• [DATASET CONTENT]
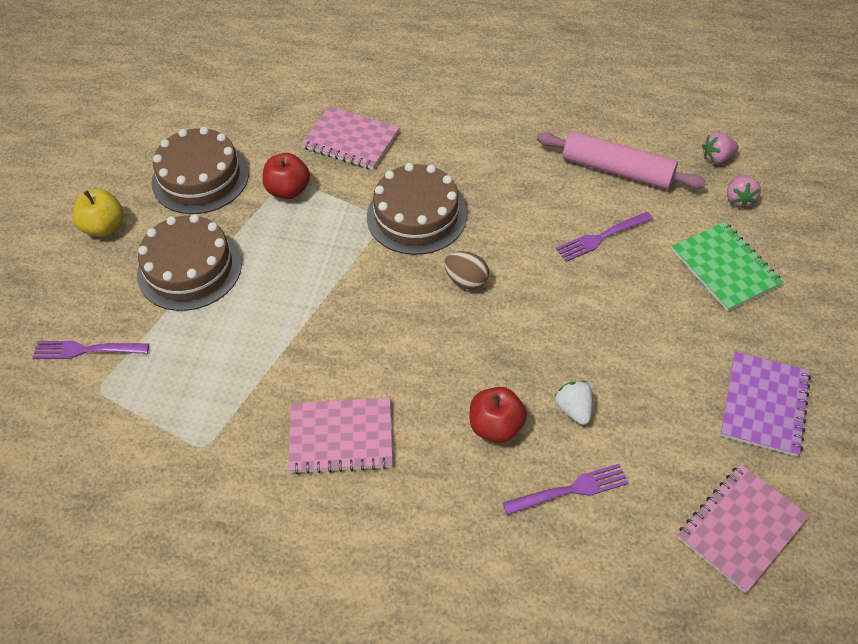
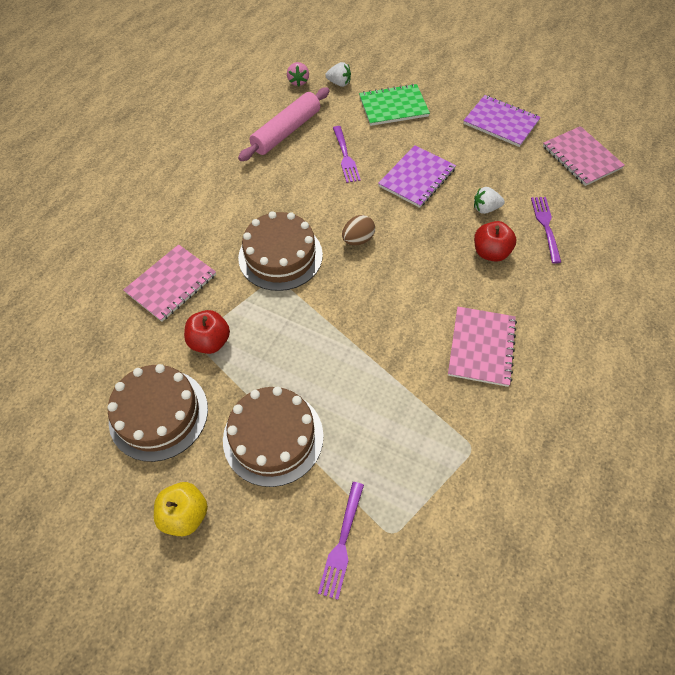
camera: 75 degrees left, 5 degrees up
(597, 320) = (416, 178): none -> purple notebook
(738, 199) = (339, 83): pink strawberry -> white strawberry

• [EXERCISE] Would you retype each line above exactly and skip every image?

• [OUTPUT FOR THIS EXERCISE]
camera: 75 degrees left, 5 degrees up
(597, 320) = (416, 178): none -> purple notebook
(738, 199) = (339, 83): pink strawberry -> white strawberry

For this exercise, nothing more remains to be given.